▸ WHAT IS EXPECTED: Each record needs to be echoed exactly; can you do that?
Segment Open
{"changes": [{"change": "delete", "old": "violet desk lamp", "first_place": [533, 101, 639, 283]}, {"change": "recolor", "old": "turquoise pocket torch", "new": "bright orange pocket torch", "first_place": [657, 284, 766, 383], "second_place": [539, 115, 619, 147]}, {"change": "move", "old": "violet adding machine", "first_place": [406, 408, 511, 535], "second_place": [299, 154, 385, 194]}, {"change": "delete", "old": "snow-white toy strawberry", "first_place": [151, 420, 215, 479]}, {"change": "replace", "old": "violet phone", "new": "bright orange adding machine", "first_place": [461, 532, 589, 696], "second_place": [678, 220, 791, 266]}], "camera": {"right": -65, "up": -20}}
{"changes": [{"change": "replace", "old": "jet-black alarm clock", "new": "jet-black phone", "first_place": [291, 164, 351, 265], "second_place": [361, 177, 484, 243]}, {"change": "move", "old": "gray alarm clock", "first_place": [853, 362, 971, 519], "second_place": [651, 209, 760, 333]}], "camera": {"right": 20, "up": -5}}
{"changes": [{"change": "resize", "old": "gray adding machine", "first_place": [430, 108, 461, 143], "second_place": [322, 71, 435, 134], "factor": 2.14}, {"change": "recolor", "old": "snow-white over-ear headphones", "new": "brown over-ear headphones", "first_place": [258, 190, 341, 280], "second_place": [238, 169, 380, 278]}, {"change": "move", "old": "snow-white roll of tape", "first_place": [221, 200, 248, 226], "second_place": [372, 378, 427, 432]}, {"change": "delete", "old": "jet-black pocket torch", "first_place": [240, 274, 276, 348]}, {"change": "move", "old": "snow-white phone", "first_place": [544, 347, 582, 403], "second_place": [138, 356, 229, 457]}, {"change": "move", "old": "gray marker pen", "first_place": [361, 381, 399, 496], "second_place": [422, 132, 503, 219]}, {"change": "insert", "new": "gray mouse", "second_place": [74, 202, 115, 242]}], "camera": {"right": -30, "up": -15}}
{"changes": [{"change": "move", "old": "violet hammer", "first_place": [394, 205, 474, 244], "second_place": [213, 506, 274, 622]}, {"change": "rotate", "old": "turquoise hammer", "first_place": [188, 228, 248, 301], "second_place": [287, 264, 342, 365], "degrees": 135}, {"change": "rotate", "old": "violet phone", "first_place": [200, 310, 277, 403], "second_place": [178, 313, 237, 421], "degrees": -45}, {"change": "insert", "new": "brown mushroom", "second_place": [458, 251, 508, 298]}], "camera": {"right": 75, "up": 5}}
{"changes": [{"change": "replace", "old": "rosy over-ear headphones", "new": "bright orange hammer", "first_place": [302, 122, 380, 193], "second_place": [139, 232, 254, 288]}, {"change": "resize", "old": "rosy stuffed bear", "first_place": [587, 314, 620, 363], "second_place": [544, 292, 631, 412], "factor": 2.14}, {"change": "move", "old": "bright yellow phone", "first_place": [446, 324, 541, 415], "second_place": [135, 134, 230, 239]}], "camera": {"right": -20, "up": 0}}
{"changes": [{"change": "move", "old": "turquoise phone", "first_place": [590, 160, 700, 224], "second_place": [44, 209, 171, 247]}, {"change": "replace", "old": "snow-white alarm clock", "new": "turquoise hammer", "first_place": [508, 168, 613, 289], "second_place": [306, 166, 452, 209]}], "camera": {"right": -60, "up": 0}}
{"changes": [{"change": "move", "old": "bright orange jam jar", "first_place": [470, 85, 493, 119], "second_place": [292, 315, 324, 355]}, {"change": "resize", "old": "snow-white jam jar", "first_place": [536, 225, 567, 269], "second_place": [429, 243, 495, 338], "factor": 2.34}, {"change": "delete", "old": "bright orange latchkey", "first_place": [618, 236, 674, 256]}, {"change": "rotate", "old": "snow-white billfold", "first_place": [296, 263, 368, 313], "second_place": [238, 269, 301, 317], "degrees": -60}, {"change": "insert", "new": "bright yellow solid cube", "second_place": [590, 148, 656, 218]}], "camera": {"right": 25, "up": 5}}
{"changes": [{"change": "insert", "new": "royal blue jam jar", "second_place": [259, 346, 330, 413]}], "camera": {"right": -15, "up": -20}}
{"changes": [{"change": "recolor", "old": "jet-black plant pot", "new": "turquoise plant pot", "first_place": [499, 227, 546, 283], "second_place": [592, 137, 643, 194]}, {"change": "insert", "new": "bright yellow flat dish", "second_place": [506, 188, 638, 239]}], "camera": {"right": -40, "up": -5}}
Segment Closed
▸ RESULT FOR THIS EXERCISE:
{"changes": [{"change": "delete", "old": "violet desk lamp", "first_place": [533, 101, 639, 283]}, {"change": "recolor", "old": "turquoise pocket torch", "new": "bright orange pocket torch", "first_place": [657, 284, 766, 383], "second_place": [539, 115, 619, 147]}, {"change": "move", "old": "violet adding machine", "first_place": [406, 408, 511, 535], "second_place": [299, 154, 385, 194]}, {"change": "delete", "old": "snow-white toy strawberry", "first_place": [151, 420, 215, 479]}, {"change": "replace", "old": "violet phone", "new": "bright orange adding machine", "first_place": [461, 532, 589, 696], "second_place": [678, 220, 791, 266]}], "camera": {"right": -65, "up": -20}}
{"changes": [{"change": "replace", "old": "jet-black alarm clock", "new": "jet-black phone", "first_place": [291, 164, 351, 265], "second_place": [361, 177, 484, 243]}, {"change": "move", "old": "gray alarm clock", "first_place": [853, 362, 971, 519], "second_place": [651, 209, 760, 333]}], "camera": {"right": 20, "up": -5}}
{"changes": [{"change": "resize", "old": "gray adding machine", "first_place": [430, 108, 461, 143], "second_place": [322, 71, 435, 134], "factor": 2.14}, {"change": "recolor", "old": "snow-white over-ear headphones", "new": "brown over-ear headphones", "first_place": [258, 190, 341, 280], "second_place": [238, 169, 380, 278]}, {"change": "move", "old": "snow-white roll of tape", "first_place": [221, 200, 248, 226], "second_place": [372, 378, 427, 432]}, {"change": "delete", "old": "jet-black pocket torch", "first_place": [240, 274, 276, 348]}, {"change": "move", "old": "snow-white phone", "first_place": [544, 347, 582, 403], "second_place": [138, 356, 229, 457]}, {"change": "move", "old": "gray marker pen", "first_place": [361, 381, 399, 496], "second_place": [422, 132, 503, 219]}, {"change": "insert", "new": "gray mouse", "second_place": [74, 202, 115, 242]}], "camera": {"right": -30, "up": -15}}
{"changes": [{"change": "move", "old": "violet hammer", "first_place": [394, 205, 474, 244], "second_place": [213, 506, 274, 622]}, {"change": "rotate", "old": "turquoise hammer", "first_place": [188, 228, 248, 301], "second_place": [287, 264, 342, 365], "degrees": 135}, {"change": "rotate", "old": "violet phone", "first_place": [200, 310, 277, 403], "second_place": [178, 313, 237, 421], "degrees": -45}, {"change": "insert", "new": "brown mushroom", "second_place": [458, 251, 508, 298]}], "camera": {"right": 75, "up": 5}}
{"changes": [{"change": "replace", "old": "rosy over-ear headphones", "new": "bright orange hammer", "first_place": [302, 122, 380, 193], "second_place": [139, 232, 254, 288]}, {"change": "resize", "old": "rosy stuffed bear", "first_place": [587, 314, 620, 363], "second_place": [544, 292, 631, 412], "factor": 2.14}, {"change": "move", "old": "bright yellow phone", "first_place": [446, 324, 541, 415], "second_place": [135, 134, 230, 239]}], "camera": {"right": -20, "up": 0}}
{"changes": [{"change": "move", "old": "turquoise phone", "first_place": [590, 160, 700, 224], "second_place": [44, 209, 171, 247]}, {"change": "replace", "old": "snow-white alarm clock", "new": "turquoise hammer", "first_place": [508, 168, 613, 289], "second_place": [306, 166, 452, 209]}], "camera": {"right": -60, "up": 0}}
{"changes": [{"change": "move", "old": "bright orange jam jar", "first_place": [470, 85, 493, 119], "second_place": [292, 315, 324, 355]}, {"change": "resize", "old": "snow-white jam jar", "first_place": [536, 225, 567, 269], "second_place": [429, 243, 495, 338], "factor": 2.34}, {"change": "delete", "old": "bright orange latchkey", "first_place": [618, 236, 674, 256]}, {"change": "rotate", "old": "snow-white billfold", "first_place": [296, 263, 368, 313], "second_place": [238, 269, 301, 317], "degrees": -60}, {"change": "insert", "new": "bright yellow solid cube", "second_place": [590, 148, 656, 218]}], "camera": {"right": 25, "up": 5}}
{"changes": [{"change": "insert", "new": "royal blue jam jar", "second_place": [259, 346, 330, 413]}], "camera": {"right": -15, "up": -20}}
{"changes": [{"change": "recolor", "old": "jet-black plant pot", "new": "turquoise plant pot", "first_place": [499, 227, 546, 283], "second_place": [592, 137, 643, 194]}, {"change": "insert", "new": "bright yellow flat dish", "second_place": [506, 188, 638, 239]}], "camera": {"right": -40, "up": -5}}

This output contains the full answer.